What to produce: Since pictures do not belong in the copy, please repeat every record below exactly without them.

Segment Start: Source material

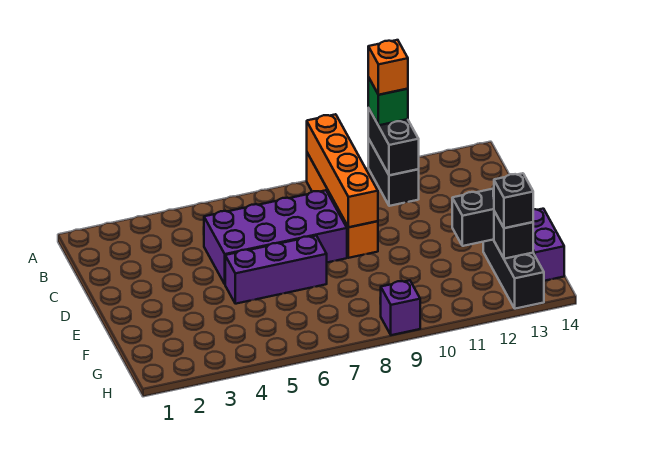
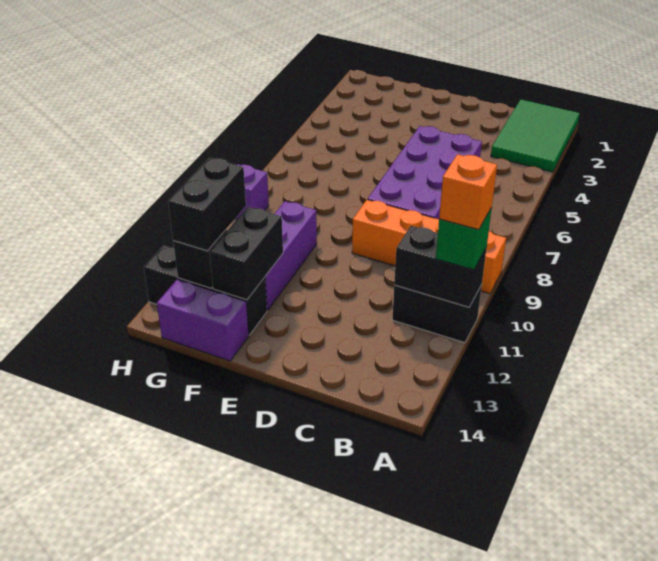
none -> green tile A1:B3 level 1
orange brick A9:D9 level 2 -> none
purple brick E5:E7 level 1 -> purple brick F10:F12 level 1
black brick G13 level 3 -> black brick G12:G13 level 3

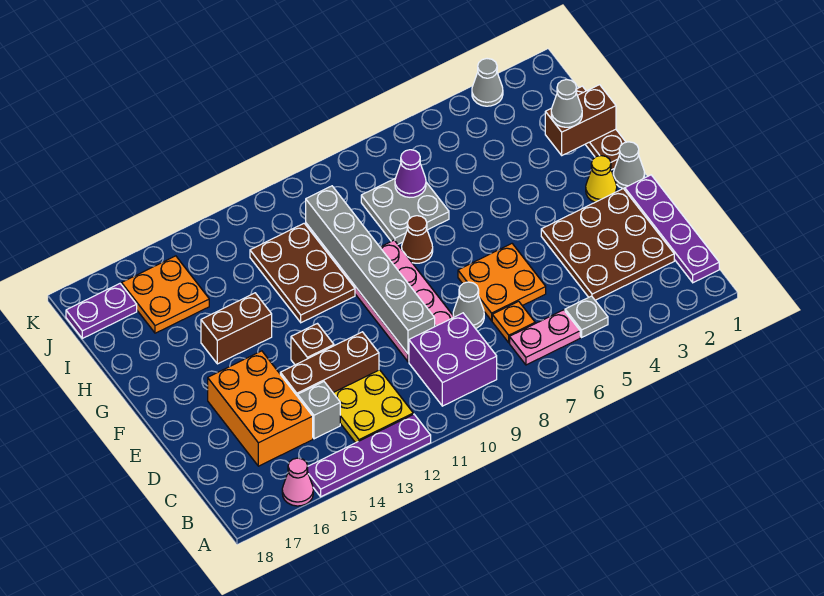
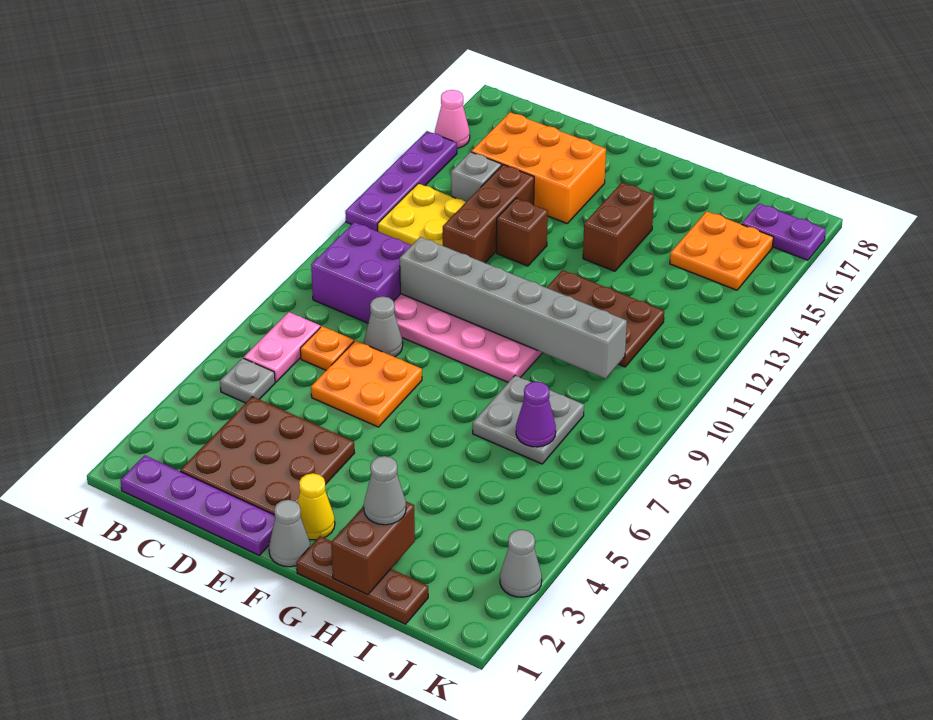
brown cone G8 level 1 -> none
purple plate J17:J18 level 1 -> purple plate J17:K17 level 1

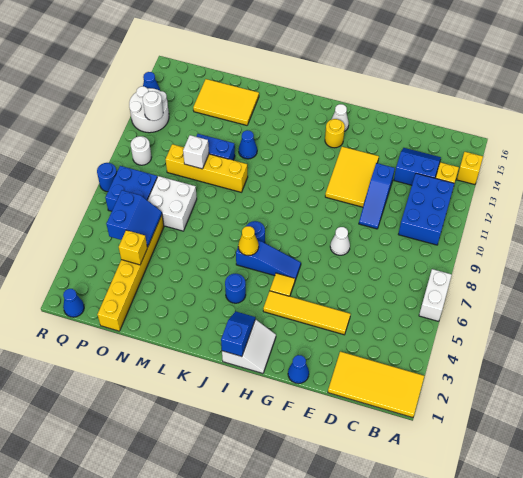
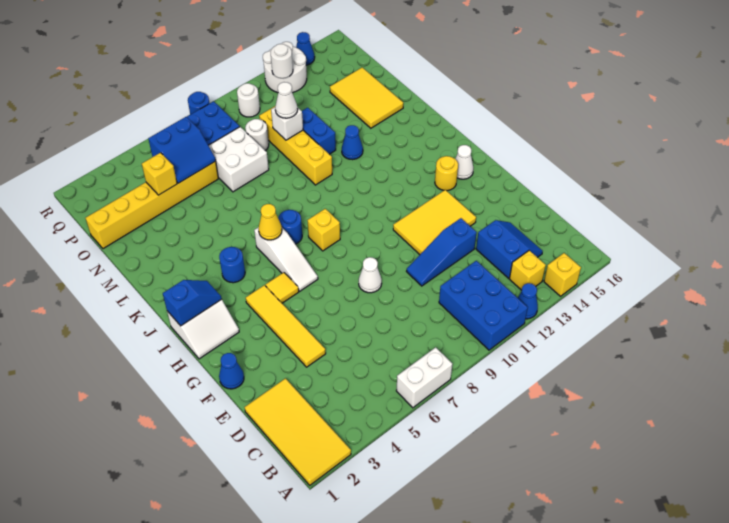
blue brick B10:C12 level 1 -> blue brick A10:C11 level 1
blue slope H6:J6 level 1 top J -> white slope H6:J6 level 1 top J
none -> yellow brick I8 level 1
none -> white cone N10 level 3
none -> white round brick O9 level 1
blue cone Q1 level 1 -> blue cone A12 level 1

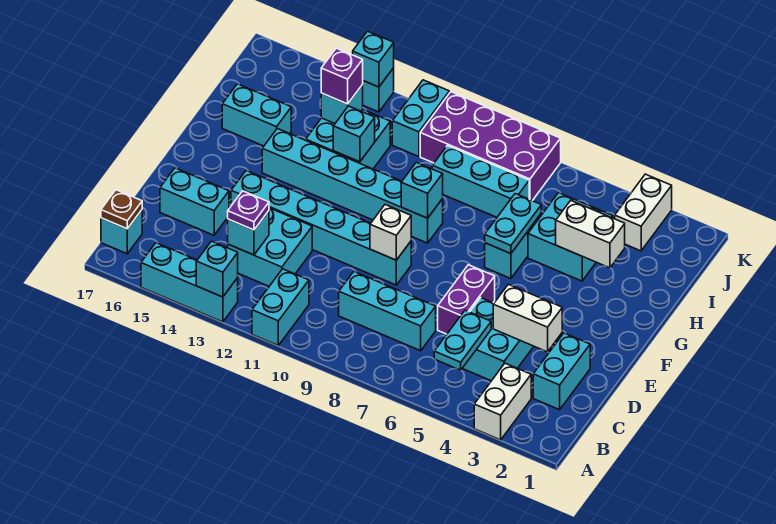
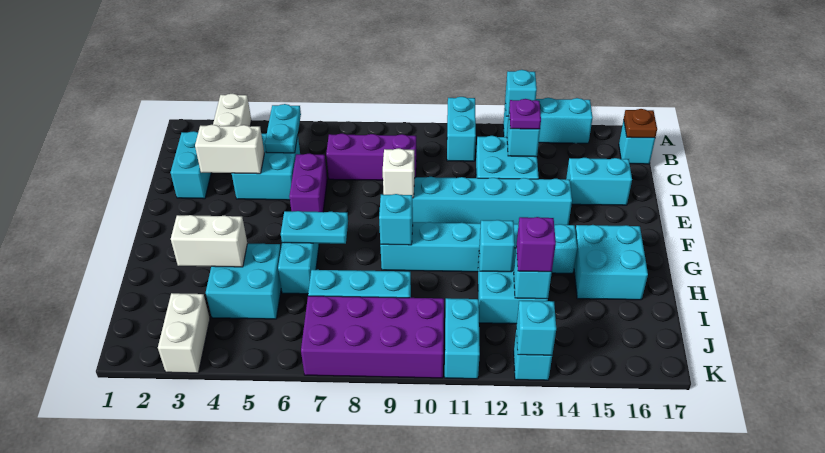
cyan brick C7:C9 level 1 -> purple brick C7:C9 level 1
cyan plate G6:H6 level 2 -> cyan plate G6:G7 level 2
cyan brick H15:H16 level 1 -> cyan brick G15:H16 level 1

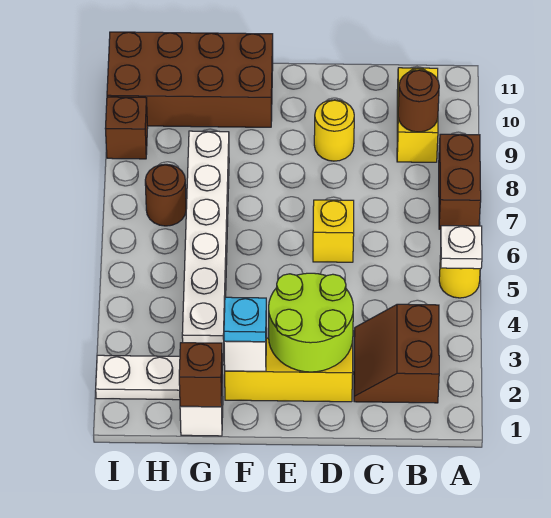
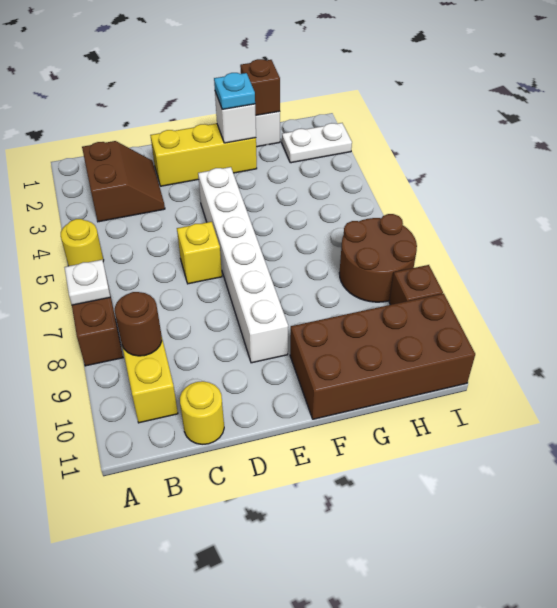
white plate A5 level 2 -> white plate A7 level 2
lime round brick D2:E3 level 2 -> none
yellow round brick D9 level 1 -> yellow round brick C11 level 1
white brick G3:G8 level 1 -> white brick E4:E9 level 1
brown round brick H7 level 1 -> brown round brick H7:I8 level 1

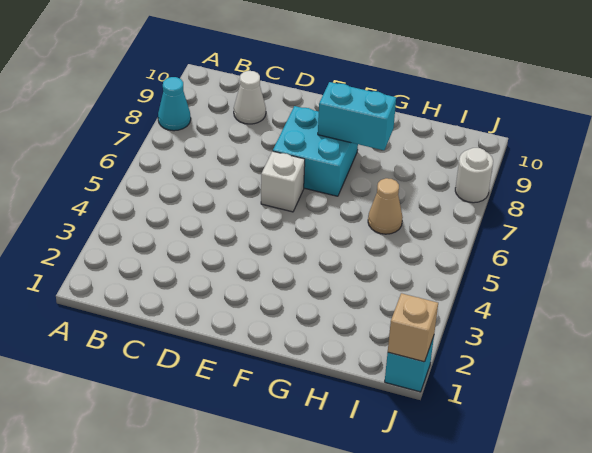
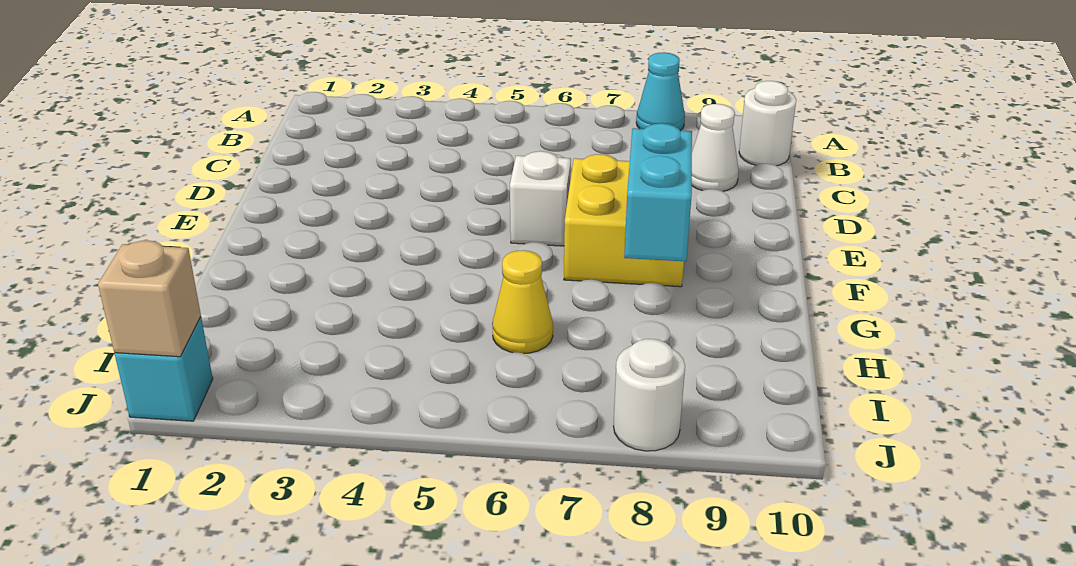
none -> white round brick B10 level 1
cyan brick E7:F8 level 1 -> yellow brick E7:F8 level 1
tan cone H6 level 1 -> yellow cone H6 level 1

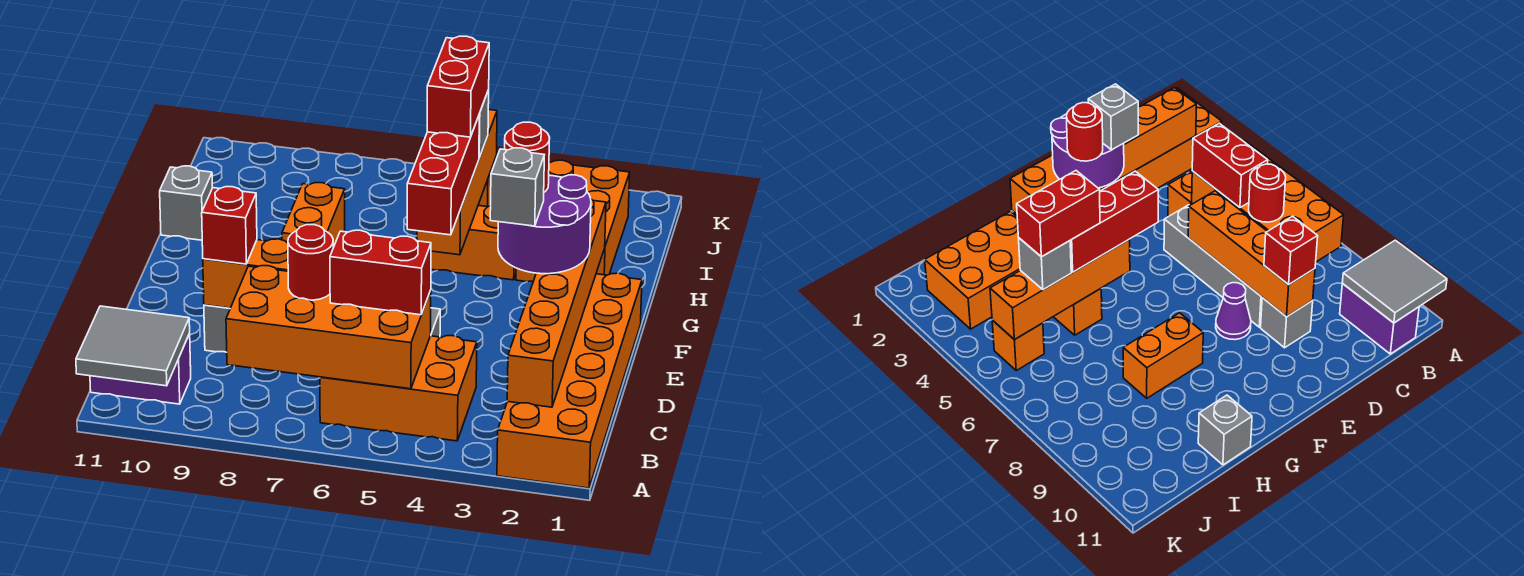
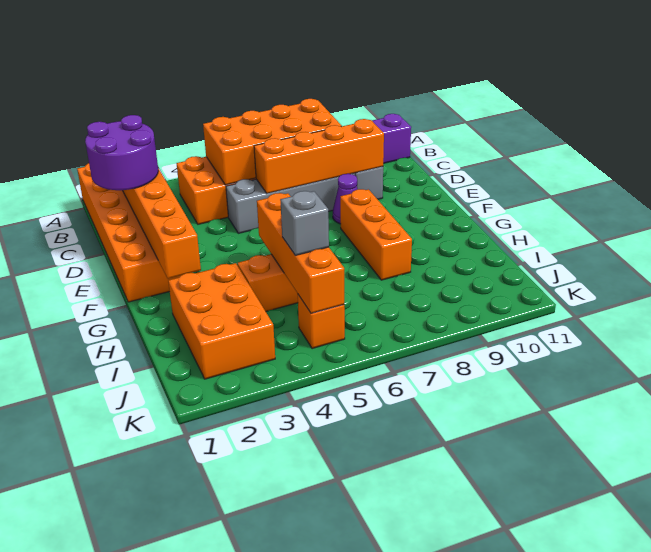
grey tile A10:B11 level 2 -> none
red brick C5:C6 level 3 -> none
red round brick C7 level 3 -> none
red brick D9 level 3 -> none
purple round brick E2:F3 level 3 -> purple round brick C1:D2 level 3
grey brick E3 level 4 -> none
red round brick F3 level 4 -> none
red brick F5:H5 level 3 -> none
orange brick G8:H8 level 1 -> orange brick F8:H8 level 1
red brick H5:I5 level 4 -> none
grey brick H11 level 1 -> none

Segment End: Source material

Completed task:
none -> green tile A1:B3 level 1
orange brick A9:D9 level 2 -> none
purple brick E5:E7 level 1 -> purple brick F10:F12 level 1
black brick G13 level 3 -> black brick G12:G13 level 3

brown cone G8 level 1 -> none
purple plate J17:J18 level 1 -> purple plate J17:K17 level 1

blue brick B10:C12 level 1 -> blue brick A10:C11 level 1
blue slope H6:J6 level 1 top J -> white slope H6:J6 level 1 top J
none -> yellow brick I8 level 1
none -> white cone N10 level 3
none -> white round brick O9 level 1
blue cone Q1 level 1 -> blue cone A12 level 1

cyan brick C7:C9 level 1 -> purple brick C7:C9 level 1
cyan plate G6:H6 level 2 -> cyan plate G6:G7 level 2
cyan brick H15:H16 level 1 -> cyan brick G15:H16 level 1

white plate A5 level 2 -> white plate A7 level 2
lime round brick D2:E3 level 2 -> none
yellow round brick D9 level 1 -> yellow round brick C11 level 1
white brick G3:G8 level 1 -> white brick E4:E9 level 1
brown round brick H7 level 1 -> brown round brick H7:I8 level 1

none -> white round brick B10 level 1
cyan brick E7:F8 level 1 -> yellow brick E7:F8 level 1
tan cone H6 level 1 -> yellow cone H6 level 1

grey tile A10:B11 level 2 -> none
red brick C5:C6 level 3 -> none
red round brick C7 level 3 -> none
red brick D9 level 3 -> none
purple round brick E2:F3 level 3 -> purple round brick C1:D2 level 3
grey brick E3 level 4 -> none
red round brick F3 level 4 -> none
red brick F5:H5 level 3 -> none
orange brick G8:H8 level 1 -> orange brick F8:H8 level 1
red brick H5:I5 level 4 -> none
grey brick H11 level 1 -> none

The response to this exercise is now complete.